• [WHAT IS REQUIRED] Look through the records below for the line holding "blue brick A1:C1". Write it out exactly, with each following line through the line holding "tan brick F1:F2".

------------------------------------

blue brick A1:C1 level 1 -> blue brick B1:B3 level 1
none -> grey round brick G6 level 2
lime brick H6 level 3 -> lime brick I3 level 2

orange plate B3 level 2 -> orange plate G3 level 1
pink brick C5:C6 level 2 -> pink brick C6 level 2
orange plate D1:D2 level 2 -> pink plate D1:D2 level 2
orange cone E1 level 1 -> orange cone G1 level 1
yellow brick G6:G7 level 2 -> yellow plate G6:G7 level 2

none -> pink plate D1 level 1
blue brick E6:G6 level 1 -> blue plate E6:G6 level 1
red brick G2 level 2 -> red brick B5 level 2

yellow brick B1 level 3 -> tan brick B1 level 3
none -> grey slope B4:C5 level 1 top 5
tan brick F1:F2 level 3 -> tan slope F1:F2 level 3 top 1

------------------------------------

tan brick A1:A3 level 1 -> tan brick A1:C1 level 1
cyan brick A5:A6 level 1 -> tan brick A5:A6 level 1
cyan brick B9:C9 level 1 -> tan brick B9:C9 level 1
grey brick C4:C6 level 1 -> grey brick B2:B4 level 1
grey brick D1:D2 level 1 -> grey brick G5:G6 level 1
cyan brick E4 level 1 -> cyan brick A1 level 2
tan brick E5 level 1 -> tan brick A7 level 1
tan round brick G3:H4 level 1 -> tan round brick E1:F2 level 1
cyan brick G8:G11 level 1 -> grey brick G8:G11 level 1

------------------------------------

• [ANSWER SECTION]
blue brick A1:C1 level 1 -> blue brick B1:B3 level 1
none -> grey round brick G6 level 2
lime brick H6 level 3 -> lime brick I3 level 2

orange plate B3 level 2 -> orange plate G3 level 1
pink brick C5:C6 level 2 -> pink brick C6 level 2
orange plate D1:D2 level 2 -> pink plate D1:D2 level 2
orange cone E1 level 1 -> orange cone G1 level 1
yellow brick G6:G7 level 2 -> yellow plate G6:G7 level 2

none -> pink plate D1 level 1
blue brick E6:G6 level 1 -> blue plate E6:G6 level 1
red brick G2 level 2 -> red brick B5 level 2

yellow brick B1 level 3 -> tan brick B1 level 3
none -> grey slope B4:C5 level 1 top 5
tan brick F1:F2 level 3 -> tan slope F1:F2 level 3 top 1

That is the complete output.